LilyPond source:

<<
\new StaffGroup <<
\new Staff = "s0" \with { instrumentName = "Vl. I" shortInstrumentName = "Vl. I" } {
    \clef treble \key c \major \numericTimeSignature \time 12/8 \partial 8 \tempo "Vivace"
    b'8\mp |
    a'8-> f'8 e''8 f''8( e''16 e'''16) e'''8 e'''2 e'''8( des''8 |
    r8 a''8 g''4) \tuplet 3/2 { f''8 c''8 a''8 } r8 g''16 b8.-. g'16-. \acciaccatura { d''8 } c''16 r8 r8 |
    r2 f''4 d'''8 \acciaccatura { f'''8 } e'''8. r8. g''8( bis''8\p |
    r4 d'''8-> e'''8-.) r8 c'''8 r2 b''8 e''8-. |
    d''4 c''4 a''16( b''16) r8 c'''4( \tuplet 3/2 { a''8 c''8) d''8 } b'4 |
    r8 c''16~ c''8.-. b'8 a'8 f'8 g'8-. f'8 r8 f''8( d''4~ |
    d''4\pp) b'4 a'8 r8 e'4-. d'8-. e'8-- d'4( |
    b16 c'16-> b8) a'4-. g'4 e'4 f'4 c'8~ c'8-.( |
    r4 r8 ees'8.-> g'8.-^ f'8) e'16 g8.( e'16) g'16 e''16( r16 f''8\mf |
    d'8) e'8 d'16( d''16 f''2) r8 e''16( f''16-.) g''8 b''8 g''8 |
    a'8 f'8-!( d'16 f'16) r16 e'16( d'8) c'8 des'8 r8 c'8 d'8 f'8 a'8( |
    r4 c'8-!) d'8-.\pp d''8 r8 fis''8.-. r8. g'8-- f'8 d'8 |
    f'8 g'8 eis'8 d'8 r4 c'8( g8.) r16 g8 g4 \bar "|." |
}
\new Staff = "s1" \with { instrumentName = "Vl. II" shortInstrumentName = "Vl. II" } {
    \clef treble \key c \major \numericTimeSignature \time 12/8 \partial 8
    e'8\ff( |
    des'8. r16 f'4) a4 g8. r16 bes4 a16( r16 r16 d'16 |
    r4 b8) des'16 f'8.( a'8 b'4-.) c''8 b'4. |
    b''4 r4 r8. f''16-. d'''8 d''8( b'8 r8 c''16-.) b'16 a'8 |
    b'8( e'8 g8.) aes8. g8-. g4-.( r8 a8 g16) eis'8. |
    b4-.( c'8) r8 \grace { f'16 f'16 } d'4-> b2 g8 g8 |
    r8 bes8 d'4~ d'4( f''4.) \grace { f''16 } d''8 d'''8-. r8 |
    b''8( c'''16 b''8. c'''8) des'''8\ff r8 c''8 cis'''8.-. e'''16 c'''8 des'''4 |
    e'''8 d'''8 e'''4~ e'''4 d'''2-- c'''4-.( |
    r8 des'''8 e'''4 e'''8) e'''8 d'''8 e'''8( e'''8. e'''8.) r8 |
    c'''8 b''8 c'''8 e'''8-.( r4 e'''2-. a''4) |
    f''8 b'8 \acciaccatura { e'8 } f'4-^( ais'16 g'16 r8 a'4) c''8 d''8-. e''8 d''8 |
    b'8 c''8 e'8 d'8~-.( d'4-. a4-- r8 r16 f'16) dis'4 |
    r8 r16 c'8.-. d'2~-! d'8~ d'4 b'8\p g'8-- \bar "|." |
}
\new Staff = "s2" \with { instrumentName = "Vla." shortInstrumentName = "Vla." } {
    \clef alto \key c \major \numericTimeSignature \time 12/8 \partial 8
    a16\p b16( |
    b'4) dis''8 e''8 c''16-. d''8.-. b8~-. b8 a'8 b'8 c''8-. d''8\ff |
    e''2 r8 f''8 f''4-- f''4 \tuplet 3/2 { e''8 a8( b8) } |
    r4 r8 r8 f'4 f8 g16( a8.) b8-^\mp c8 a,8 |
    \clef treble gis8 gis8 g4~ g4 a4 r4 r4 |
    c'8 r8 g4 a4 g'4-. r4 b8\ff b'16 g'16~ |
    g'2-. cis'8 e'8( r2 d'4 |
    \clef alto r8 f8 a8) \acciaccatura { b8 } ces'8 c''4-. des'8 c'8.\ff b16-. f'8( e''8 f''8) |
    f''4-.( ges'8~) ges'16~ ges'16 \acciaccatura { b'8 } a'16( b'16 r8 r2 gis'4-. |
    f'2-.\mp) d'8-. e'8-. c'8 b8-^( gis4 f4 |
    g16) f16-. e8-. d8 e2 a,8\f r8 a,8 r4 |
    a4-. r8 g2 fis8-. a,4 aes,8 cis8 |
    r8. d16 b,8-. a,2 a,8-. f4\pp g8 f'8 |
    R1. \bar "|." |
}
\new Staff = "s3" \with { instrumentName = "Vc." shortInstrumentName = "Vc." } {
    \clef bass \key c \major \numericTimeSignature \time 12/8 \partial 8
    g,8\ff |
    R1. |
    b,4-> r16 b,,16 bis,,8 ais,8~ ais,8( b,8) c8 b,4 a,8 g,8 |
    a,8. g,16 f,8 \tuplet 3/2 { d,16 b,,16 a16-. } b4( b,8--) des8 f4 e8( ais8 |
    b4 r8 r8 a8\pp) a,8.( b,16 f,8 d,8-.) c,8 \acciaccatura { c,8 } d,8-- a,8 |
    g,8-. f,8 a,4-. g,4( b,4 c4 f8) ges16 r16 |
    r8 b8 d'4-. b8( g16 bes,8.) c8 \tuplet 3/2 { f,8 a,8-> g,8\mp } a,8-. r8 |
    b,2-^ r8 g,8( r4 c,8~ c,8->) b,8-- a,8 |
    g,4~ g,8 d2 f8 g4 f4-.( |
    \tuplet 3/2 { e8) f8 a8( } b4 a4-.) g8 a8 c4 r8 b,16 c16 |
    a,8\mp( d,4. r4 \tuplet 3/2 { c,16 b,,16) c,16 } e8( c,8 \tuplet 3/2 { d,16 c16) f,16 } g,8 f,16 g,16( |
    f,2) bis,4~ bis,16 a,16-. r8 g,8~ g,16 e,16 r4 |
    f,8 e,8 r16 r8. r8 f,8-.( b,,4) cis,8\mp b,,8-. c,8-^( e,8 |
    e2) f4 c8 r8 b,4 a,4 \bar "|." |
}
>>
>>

□ □ □ □ □ □ □

What is required:
Gather every line of the records that contains the string "with" and copy each one in full.

Output of the task:
\new Staff = "s0" \with { instrumentName = "Vl. I" shortInstrumentName = "Vl. I" } {
\new Staff = "s1" \with { instrumentName = "Vl. II" shortInstrumentName = "Vl. II" } {
\new Staff = "s2" \with { instrumentName = "Vla." shortInstrumentName = "Vla." } {
\new Staff = "s3" \with { instrumentName = "Vc." shortInstrumentName = "Vc." } {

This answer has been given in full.